(Task objective) Could the data below please be reproduced word for word, without the pictures?

*****

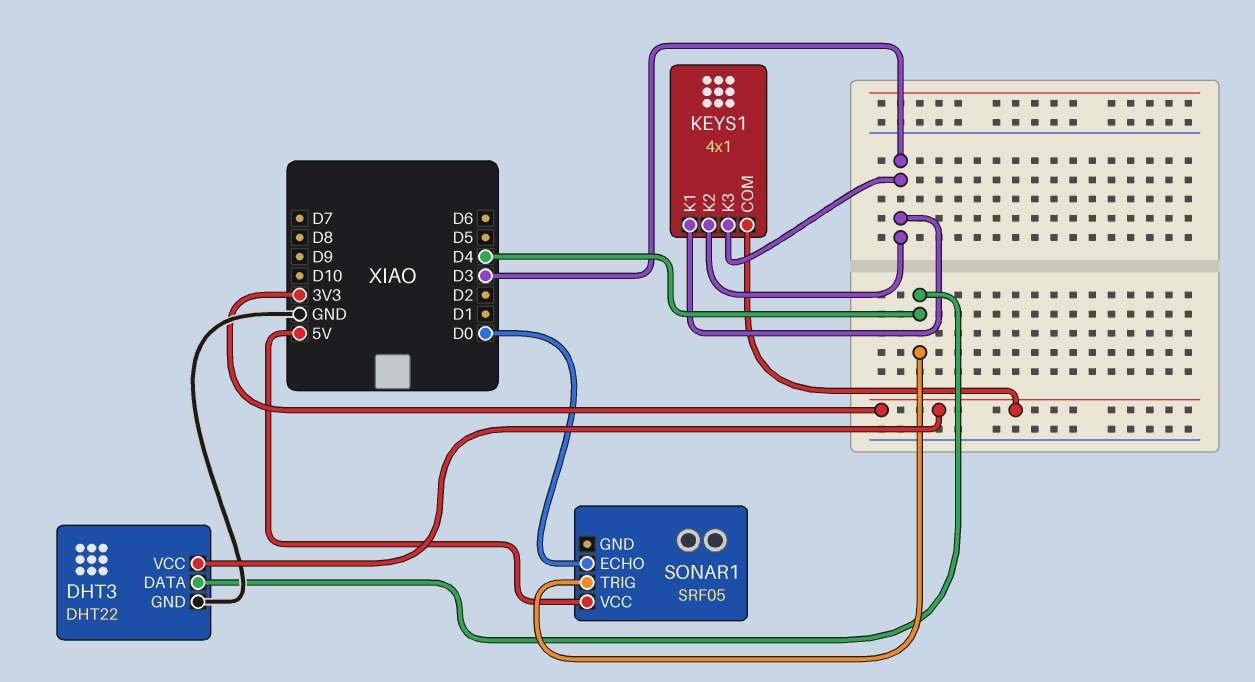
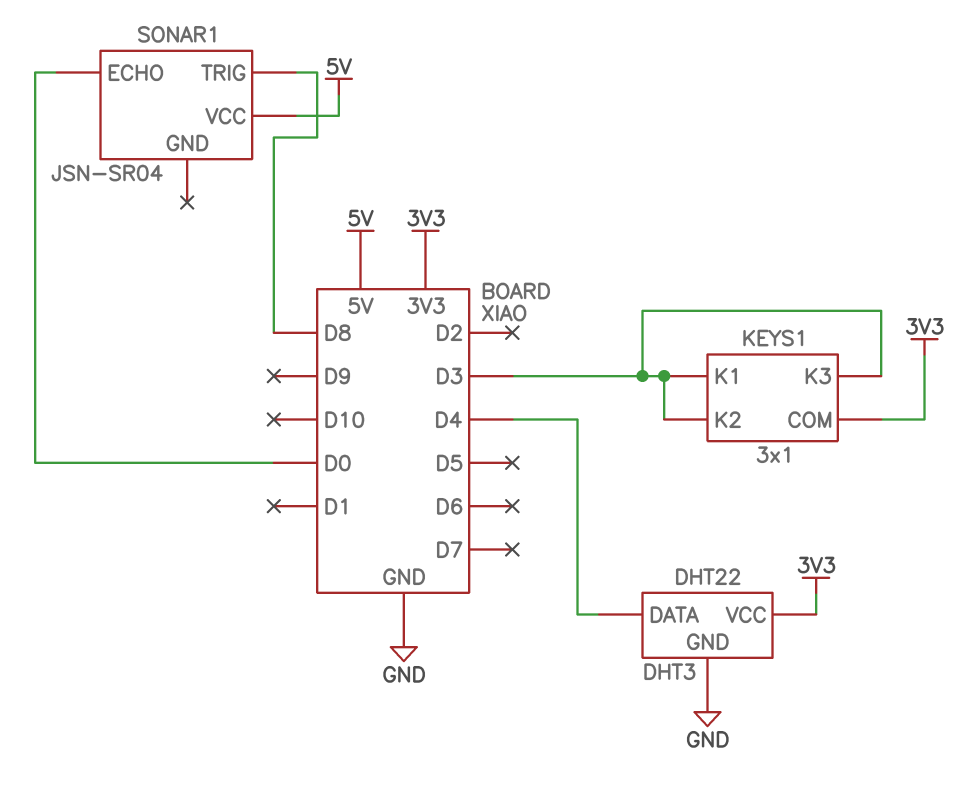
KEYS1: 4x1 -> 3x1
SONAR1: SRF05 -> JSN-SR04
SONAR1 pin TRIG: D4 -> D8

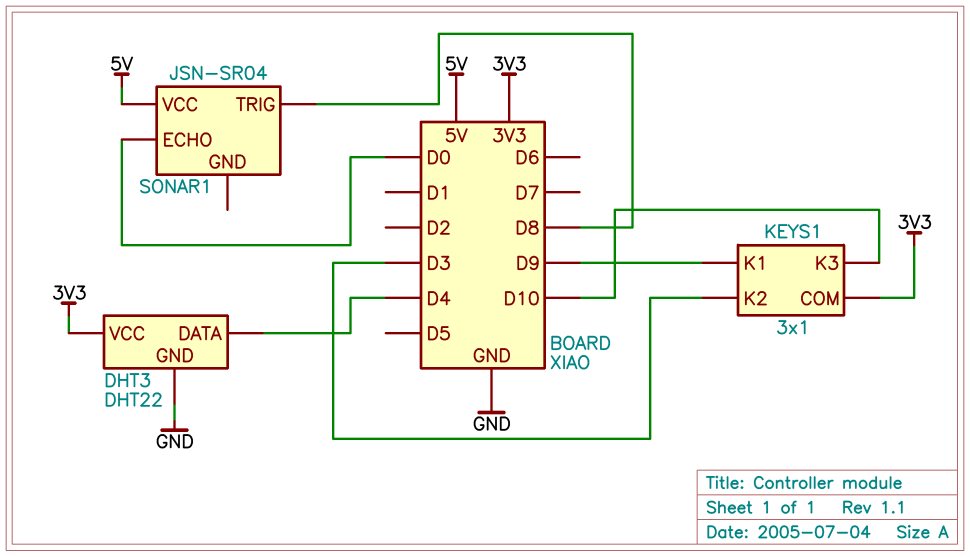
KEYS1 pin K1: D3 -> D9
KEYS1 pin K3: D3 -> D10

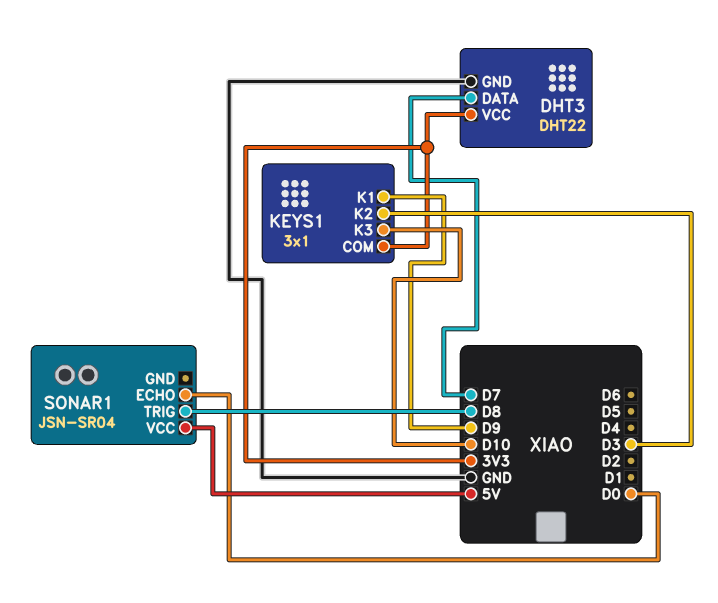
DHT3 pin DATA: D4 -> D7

*****

(Reply to the task)
KEYS1: 4x1 -> 3x1
SONAR1: SRF05 -> JSN-SR04
SONAR1 pin TRIG: D4 -> D8

KEYS1 pin K1: D3 -> D9
KEYS1 pin K3: D3 -> D10

DHT3 pin DATA: D4 -> D7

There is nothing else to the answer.